Change detection data:
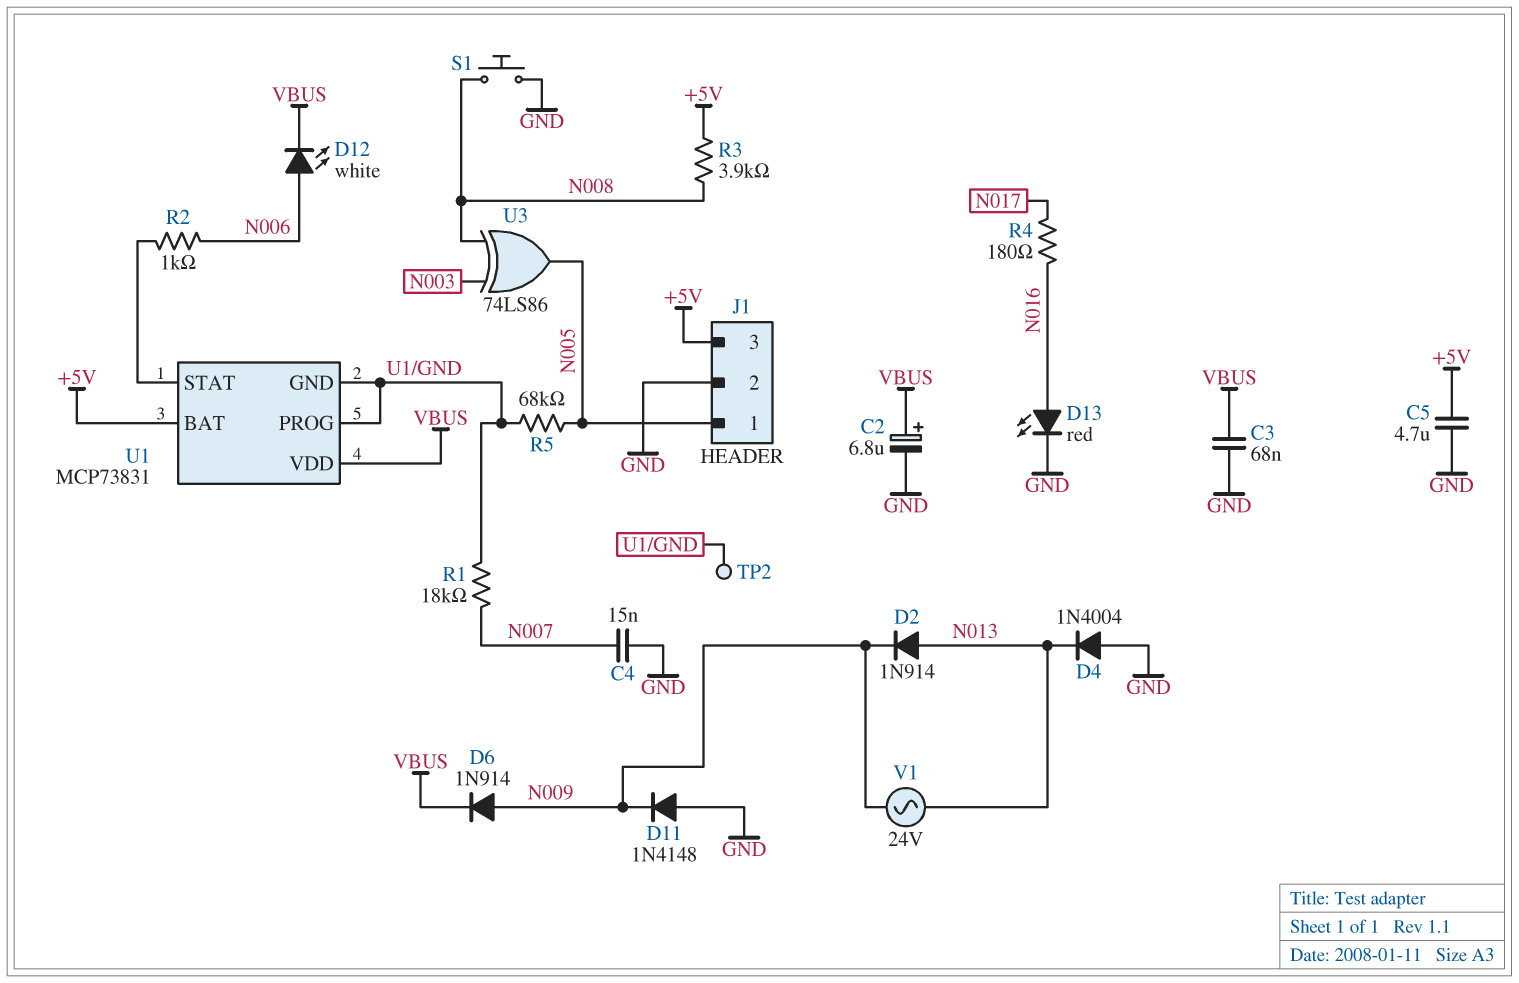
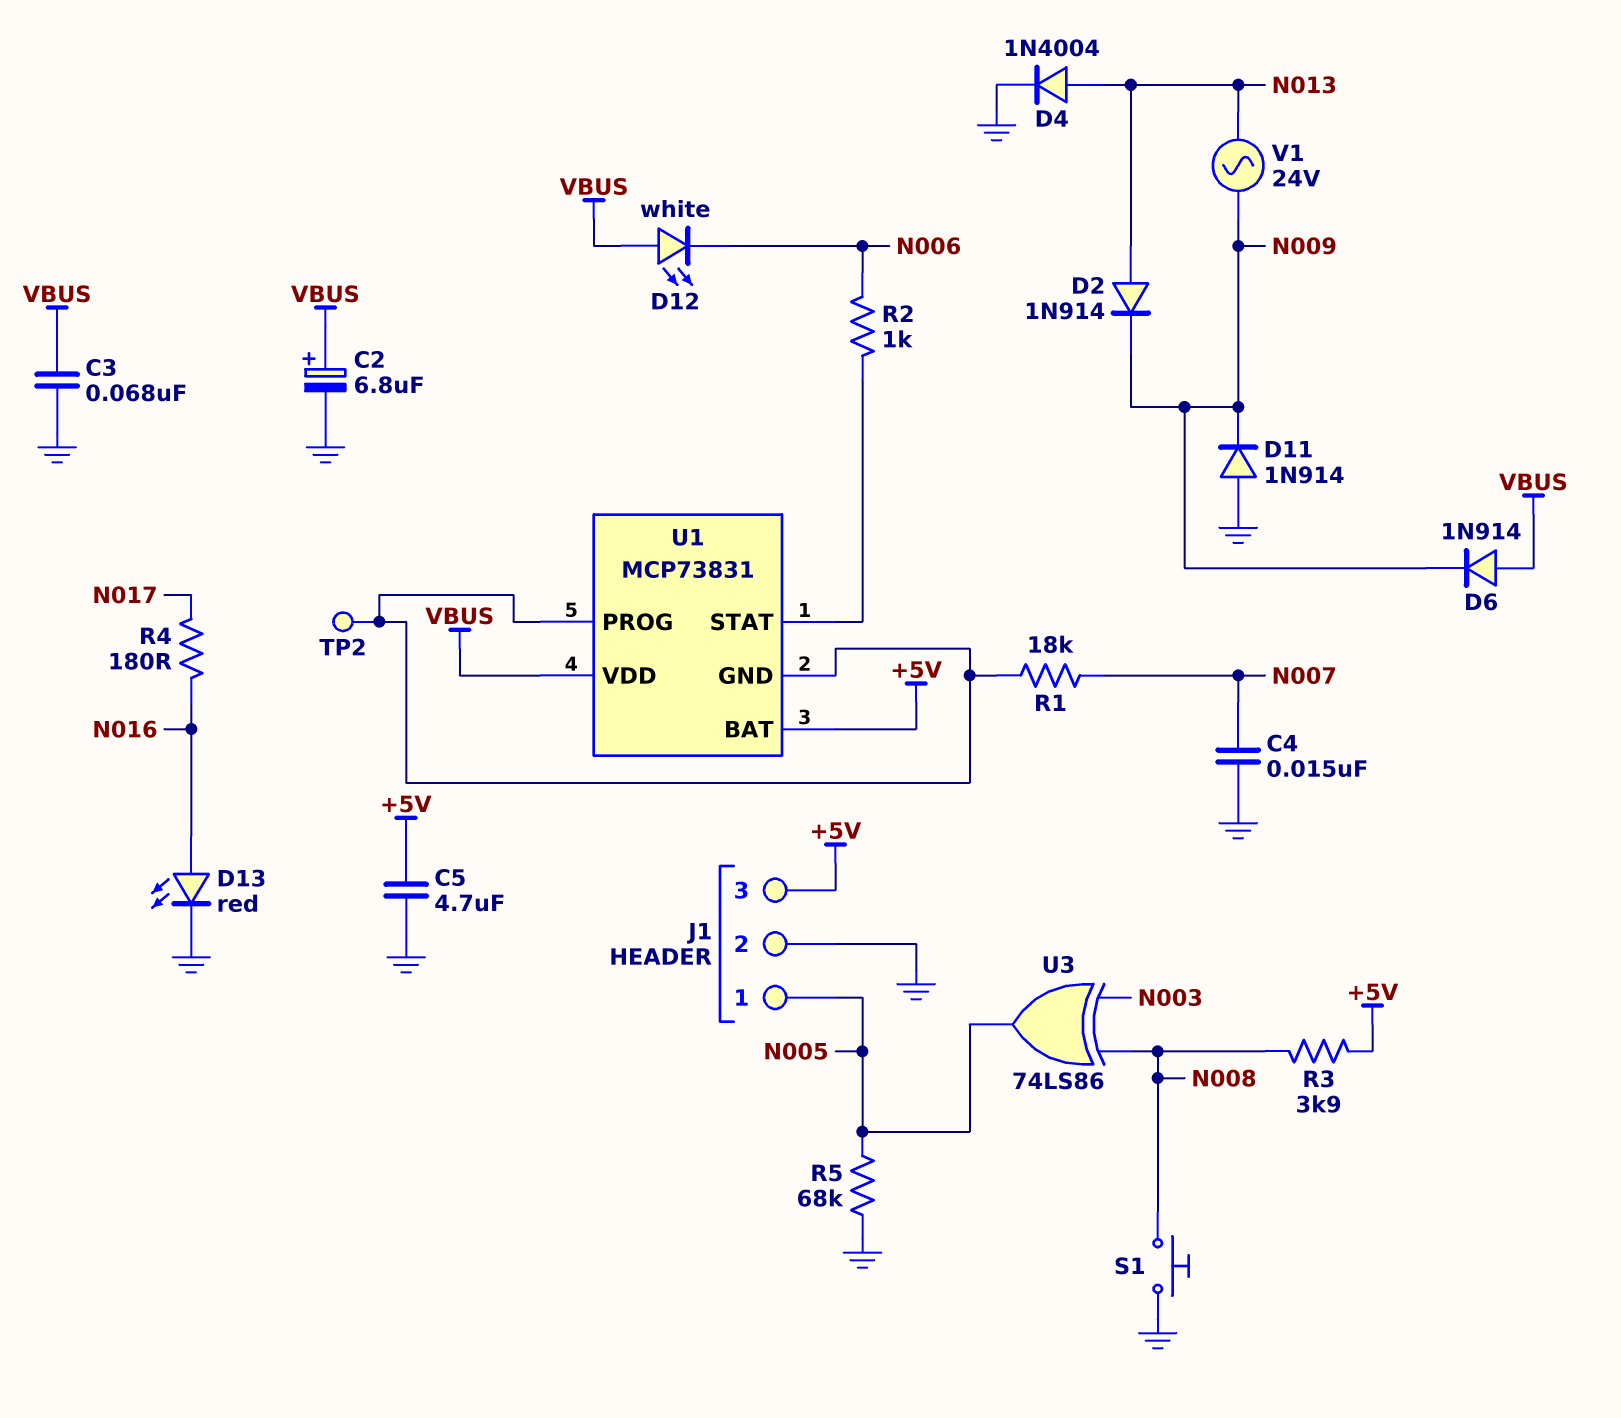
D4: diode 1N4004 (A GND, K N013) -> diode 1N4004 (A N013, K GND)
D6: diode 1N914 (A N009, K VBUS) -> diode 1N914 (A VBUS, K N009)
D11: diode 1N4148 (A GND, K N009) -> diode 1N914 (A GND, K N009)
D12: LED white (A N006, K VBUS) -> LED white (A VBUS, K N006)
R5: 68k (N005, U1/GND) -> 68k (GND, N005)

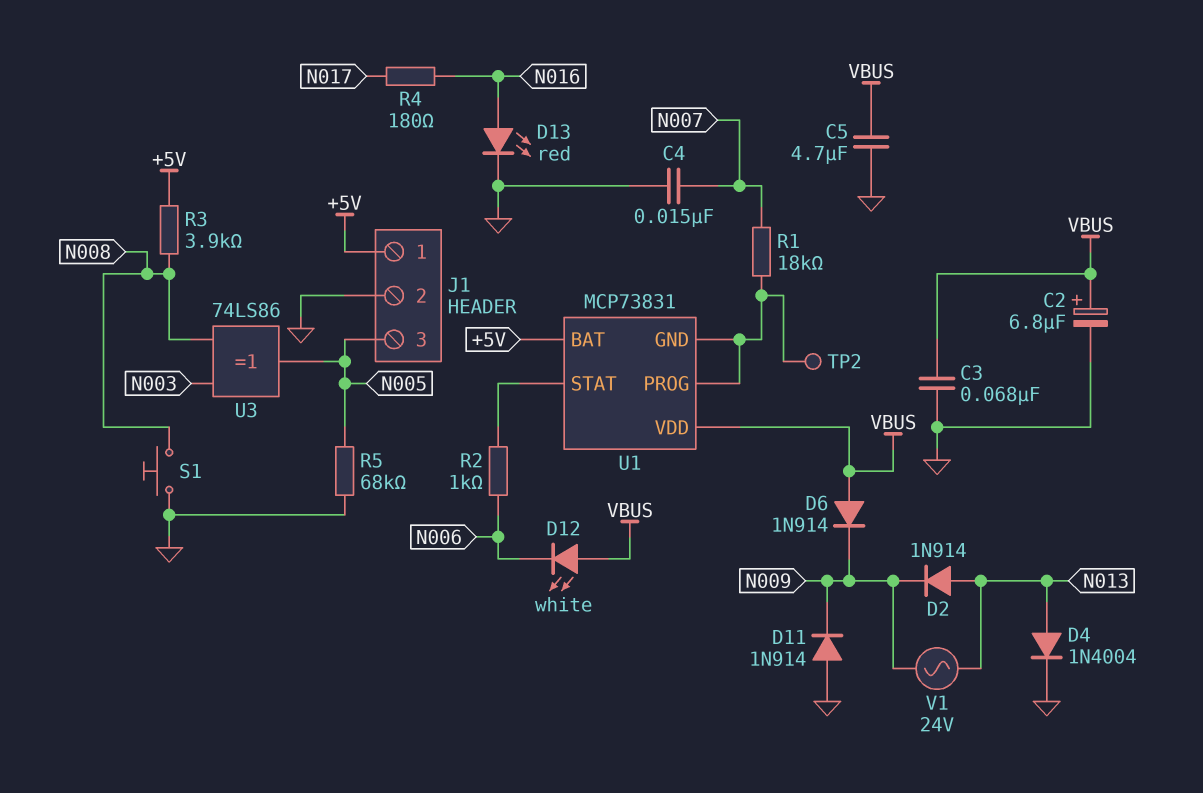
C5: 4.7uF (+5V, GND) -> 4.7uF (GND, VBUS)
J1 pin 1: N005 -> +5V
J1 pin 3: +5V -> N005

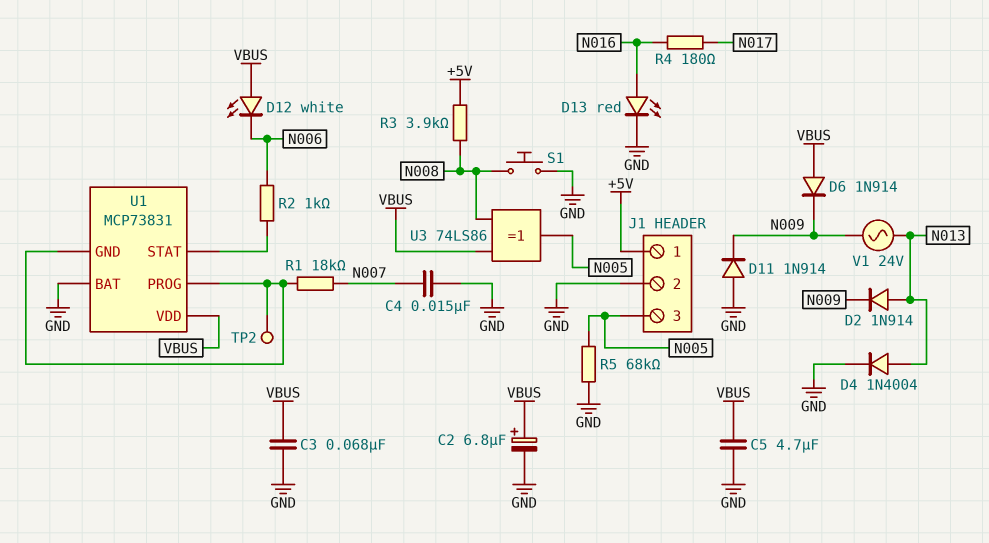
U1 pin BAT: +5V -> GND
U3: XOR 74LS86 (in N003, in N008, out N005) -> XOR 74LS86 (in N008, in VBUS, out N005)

YOUR INSTRUCTIONS: Only lines holding the word "diode" are wanted, so copy each of them from the records above.

YOUR SOLUTION:
D4: diode 1N4004 (A GND, K N013) -> diode 1N4004 (A N013, K GND)
D6: diode 1N914 (A N009, K VBUS) -> diode 1N914 (A VBUS, K N009)
D11: diode 1N4148 (A GND, K N009) -> diode 1N914 (A GND, K N009)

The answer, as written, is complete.